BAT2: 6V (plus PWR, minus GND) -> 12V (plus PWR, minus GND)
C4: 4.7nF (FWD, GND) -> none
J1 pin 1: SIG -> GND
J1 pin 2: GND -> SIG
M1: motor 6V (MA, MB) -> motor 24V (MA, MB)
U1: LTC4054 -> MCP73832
□ □ □
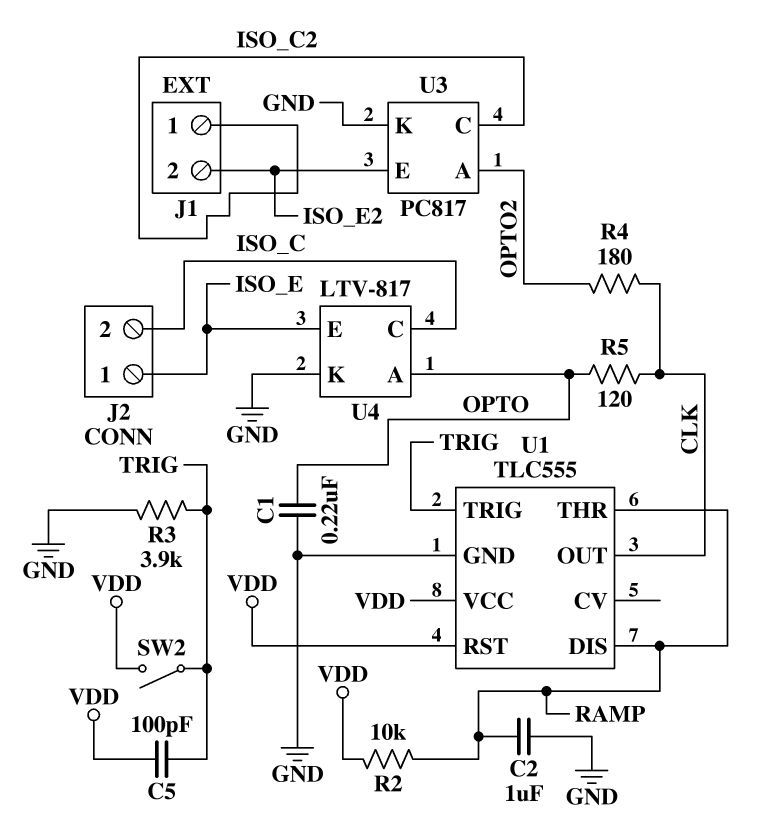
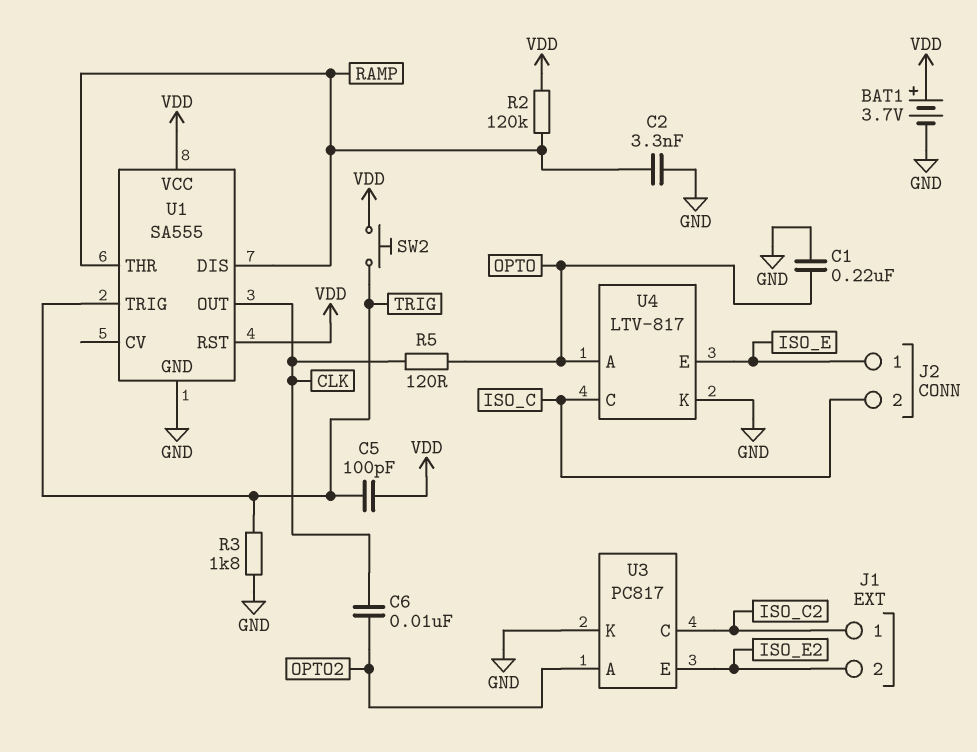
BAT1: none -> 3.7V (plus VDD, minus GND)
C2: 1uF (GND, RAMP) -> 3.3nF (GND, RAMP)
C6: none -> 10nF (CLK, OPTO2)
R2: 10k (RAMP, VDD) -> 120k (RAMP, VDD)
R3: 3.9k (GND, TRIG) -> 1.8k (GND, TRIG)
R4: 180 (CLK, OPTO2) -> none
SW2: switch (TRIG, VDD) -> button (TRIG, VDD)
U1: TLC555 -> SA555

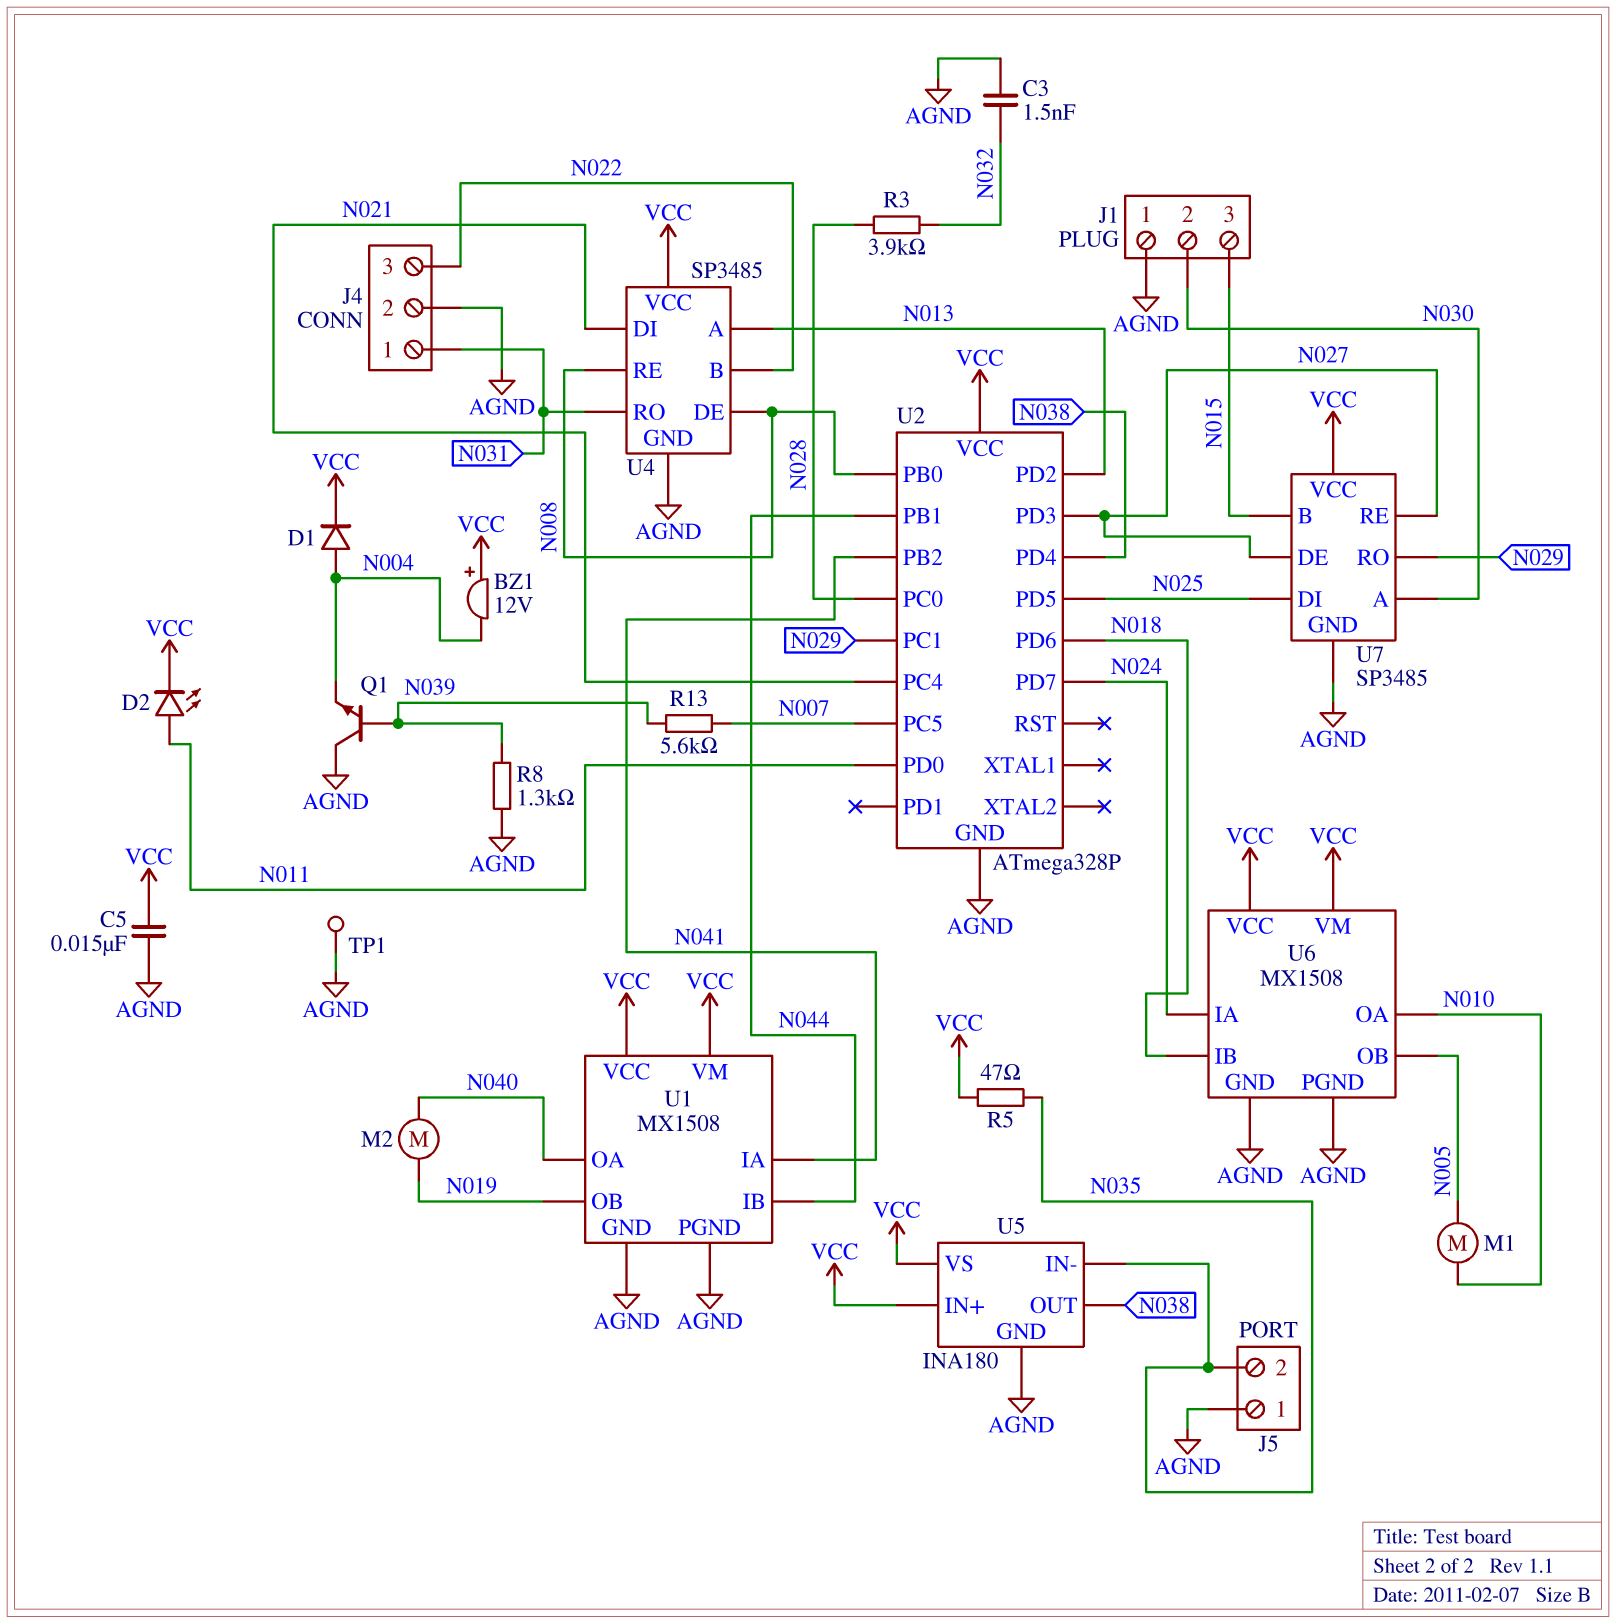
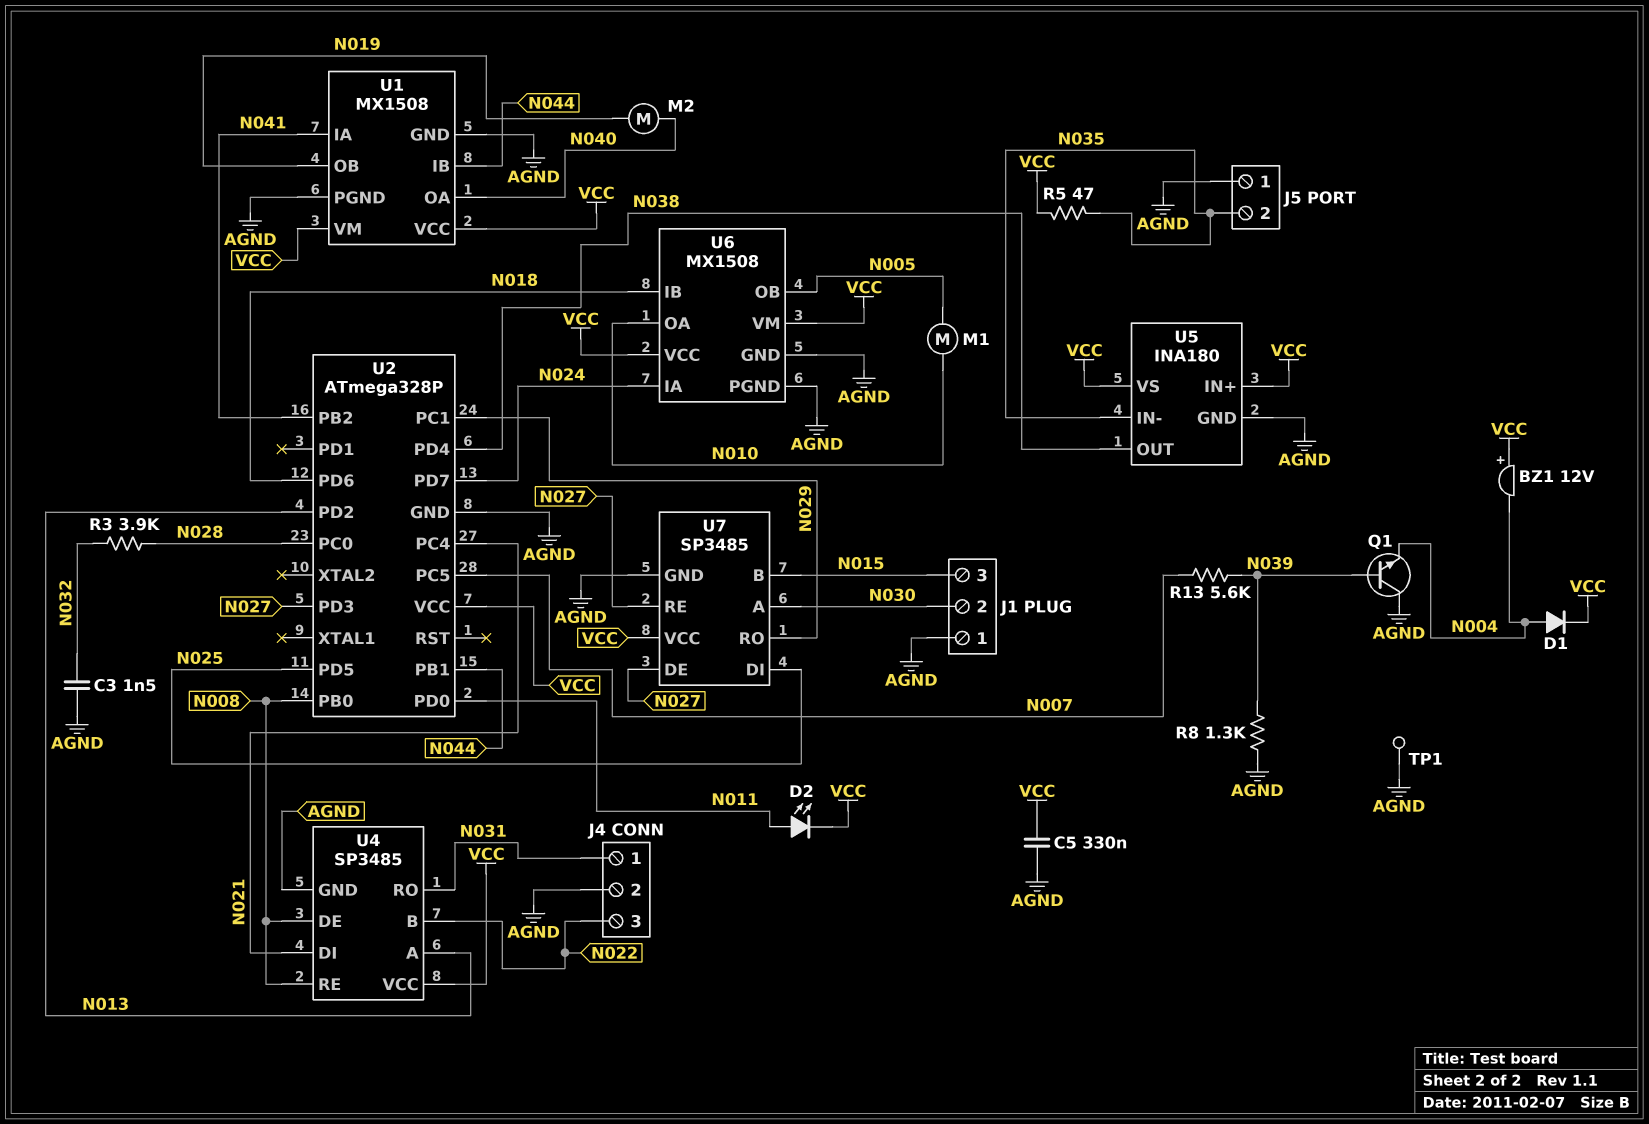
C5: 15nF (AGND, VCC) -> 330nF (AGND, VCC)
□ □ □
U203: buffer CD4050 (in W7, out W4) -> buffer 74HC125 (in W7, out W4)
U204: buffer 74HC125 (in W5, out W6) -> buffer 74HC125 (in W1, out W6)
□ □ □
Using the data above, count the lines that hold the string "RAMP". Report the number and nothing else.

2